- _TASK OBJECTIVE_:
The lines to extract run from the first line of the entries through the line that contains "orange diamond: (395, 251)"; reproduce exactly those lines and no others.

Records drawn from a dataset:
- - - - -
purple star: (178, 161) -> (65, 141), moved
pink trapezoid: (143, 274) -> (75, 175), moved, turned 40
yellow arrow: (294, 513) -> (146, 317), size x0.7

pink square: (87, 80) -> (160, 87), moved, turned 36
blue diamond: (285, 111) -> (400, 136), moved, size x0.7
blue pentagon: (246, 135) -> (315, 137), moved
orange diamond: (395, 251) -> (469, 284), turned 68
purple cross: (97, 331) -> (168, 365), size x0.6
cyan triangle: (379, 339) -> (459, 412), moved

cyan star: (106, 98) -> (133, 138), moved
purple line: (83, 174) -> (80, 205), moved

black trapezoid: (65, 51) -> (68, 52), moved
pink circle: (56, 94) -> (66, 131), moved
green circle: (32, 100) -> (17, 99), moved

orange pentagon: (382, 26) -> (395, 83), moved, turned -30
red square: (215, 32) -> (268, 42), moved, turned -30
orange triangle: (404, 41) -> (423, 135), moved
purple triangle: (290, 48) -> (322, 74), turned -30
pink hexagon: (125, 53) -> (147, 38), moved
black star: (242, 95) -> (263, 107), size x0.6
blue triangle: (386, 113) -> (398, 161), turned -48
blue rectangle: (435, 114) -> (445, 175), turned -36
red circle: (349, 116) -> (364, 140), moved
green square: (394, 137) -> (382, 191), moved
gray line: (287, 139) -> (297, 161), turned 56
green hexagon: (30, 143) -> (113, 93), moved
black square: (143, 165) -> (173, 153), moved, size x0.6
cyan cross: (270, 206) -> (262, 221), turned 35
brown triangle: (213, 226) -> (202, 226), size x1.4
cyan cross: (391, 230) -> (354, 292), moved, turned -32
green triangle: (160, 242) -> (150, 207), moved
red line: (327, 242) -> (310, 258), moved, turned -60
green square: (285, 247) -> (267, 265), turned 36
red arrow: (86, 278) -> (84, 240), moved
- - - - -
- _SOLUTION FOR THIS EXERCISE_:
purple star: (178, 161) -> (65, 141), moved
pink trapezoid: (143, 274) -> (75, 175), moved, turned 40
yellow arrow: (294, 513) -> (146, 317), size x0.7

pink square: (87, 80) -> (160, 87), moved, turned 36
blue diamond: (285, 111) -> (400, 136), moved, size x0.7
blue pentagon: (246, 135) -> (315, 137), moved
orange diamond: (395, 251) -> (469, 284), turned 68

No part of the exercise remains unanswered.